TASK DETAILS:
Below is a block of entries; repeat exactly the lines starting at the line that contains "R2: 220 (N6, N17) -> none" and ending at the line that contains "P2 pin 2: 5V -> GND", both included.

┌─ EXCERPTED RECORDS

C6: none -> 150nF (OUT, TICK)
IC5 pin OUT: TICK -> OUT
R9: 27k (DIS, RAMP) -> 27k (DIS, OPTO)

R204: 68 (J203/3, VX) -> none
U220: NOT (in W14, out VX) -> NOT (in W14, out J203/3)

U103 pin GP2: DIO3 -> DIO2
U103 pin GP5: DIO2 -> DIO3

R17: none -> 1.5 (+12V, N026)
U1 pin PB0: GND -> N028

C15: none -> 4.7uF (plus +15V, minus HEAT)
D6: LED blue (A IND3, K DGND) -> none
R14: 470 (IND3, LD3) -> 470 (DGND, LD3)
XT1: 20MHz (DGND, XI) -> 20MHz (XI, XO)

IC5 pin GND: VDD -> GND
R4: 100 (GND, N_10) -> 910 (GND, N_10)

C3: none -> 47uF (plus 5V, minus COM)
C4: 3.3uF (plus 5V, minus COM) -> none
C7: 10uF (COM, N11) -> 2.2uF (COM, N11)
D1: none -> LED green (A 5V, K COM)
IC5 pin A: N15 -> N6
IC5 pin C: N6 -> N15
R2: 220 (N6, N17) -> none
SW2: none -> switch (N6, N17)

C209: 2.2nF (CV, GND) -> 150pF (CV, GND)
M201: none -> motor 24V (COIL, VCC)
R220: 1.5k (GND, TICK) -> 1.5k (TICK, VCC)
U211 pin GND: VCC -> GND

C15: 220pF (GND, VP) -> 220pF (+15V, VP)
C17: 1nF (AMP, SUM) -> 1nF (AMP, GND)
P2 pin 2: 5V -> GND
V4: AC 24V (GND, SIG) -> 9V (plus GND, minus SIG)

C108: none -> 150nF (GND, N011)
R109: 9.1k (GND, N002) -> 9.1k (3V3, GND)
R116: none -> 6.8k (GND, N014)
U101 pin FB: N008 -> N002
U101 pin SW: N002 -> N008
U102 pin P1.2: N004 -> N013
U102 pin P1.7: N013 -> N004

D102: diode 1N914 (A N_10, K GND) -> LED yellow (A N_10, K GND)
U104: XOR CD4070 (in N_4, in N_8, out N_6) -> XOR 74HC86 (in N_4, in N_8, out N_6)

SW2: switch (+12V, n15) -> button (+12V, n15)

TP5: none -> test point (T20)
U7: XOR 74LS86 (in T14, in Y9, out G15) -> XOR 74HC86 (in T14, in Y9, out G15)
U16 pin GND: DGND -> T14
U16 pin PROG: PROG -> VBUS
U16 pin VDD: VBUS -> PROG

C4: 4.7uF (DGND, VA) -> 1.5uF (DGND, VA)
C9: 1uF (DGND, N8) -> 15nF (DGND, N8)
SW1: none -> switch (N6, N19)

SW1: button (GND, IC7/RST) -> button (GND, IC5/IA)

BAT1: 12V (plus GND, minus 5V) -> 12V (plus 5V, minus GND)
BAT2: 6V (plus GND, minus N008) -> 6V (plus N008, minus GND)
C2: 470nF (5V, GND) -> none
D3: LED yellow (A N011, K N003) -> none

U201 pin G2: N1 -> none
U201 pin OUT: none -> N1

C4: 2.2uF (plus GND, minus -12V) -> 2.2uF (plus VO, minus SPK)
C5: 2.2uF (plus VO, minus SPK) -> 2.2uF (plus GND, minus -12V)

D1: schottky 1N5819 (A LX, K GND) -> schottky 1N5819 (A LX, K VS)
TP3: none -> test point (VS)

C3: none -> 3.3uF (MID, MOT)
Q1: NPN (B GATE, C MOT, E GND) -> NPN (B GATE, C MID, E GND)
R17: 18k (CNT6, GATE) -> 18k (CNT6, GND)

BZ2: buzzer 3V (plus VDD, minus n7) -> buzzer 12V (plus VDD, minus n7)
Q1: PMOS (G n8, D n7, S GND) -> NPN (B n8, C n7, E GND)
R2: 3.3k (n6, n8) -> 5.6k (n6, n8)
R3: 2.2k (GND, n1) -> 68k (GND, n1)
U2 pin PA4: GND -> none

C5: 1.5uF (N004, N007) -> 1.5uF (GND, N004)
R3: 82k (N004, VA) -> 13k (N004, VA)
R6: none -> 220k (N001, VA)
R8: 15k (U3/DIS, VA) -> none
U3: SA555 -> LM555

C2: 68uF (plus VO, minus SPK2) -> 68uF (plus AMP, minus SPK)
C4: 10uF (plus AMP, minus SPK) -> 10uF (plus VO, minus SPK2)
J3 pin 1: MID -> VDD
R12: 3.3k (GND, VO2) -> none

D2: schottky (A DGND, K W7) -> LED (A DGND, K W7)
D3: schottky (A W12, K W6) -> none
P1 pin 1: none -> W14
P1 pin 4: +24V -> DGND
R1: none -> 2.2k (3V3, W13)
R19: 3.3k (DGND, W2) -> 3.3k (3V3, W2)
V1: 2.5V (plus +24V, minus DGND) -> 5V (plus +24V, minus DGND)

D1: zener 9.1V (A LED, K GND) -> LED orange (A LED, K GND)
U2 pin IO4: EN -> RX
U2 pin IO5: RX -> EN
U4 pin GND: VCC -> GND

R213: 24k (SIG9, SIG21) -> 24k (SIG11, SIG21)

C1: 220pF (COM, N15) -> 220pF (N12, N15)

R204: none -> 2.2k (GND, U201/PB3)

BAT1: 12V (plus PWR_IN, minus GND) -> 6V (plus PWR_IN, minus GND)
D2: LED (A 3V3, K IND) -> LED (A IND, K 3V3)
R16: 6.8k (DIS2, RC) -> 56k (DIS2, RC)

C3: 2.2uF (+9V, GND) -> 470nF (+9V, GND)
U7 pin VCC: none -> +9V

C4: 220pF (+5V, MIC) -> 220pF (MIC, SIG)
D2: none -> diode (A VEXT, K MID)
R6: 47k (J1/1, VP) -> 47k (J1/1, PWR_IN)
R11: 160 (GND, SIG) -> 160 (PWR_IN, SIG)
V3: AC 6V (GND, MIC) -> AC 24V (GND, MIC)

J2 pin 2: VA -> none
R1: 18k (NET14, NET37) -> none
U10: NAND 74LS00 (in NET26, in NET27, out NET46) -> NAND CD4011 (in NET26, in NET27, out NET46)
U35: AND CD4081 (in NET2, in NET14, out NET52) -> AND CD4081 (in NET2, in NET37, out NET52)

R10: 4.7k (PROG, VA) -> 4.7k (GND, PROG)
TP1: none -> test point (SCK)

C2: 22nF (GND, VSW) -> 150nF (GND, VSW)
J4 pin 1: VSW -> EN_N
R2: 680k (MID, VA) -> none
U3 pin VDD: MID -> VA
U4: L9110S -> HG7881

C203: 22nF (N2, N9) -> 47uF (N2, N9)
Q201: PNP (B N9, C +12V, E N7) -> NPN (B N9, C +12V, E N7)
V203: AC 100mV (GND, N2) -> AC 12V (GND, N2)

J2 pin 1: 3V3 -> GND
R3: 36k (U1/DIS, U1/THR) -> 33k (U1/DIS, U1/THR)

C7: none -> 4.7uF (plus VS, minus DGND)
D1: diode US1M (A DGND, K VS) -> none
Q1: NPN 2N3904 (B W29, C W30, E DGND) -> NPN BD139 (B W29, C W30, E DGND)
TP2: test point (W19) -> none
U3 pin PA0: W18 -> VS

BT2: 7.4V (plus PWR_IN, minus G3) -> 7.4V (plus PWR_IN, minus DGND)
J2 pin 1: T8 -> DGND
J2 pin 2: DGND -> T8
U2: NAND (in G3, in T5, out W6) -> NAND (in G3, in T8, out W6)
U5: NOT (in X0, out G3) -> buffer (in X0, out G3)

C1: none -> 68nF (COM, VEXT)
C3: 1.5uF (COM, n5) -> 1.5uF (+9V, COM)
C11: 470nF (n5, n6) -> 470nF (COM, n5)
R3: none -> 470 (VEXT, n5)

└─

RESULT BELOW:
R2: 220 (N6, N17) -> none
SW2: none -> switch (N6, N17)

C209: 2.2nF (CV, GND) -> 150pF (CV, GND)
M201: none -> motor 24V (COIL, VCC)
R220: 1.5k (GND, TICK) -> 1.5k (TICK, VCC)
U211 pin GND: VCC -> GND

C15: 220pF (GND, VP) -> 220pF (+15V, VP)
C17: 1nF (AMP, SUM) -> 1nF (AMP, GND)
P2 pin 2: 5V -> GND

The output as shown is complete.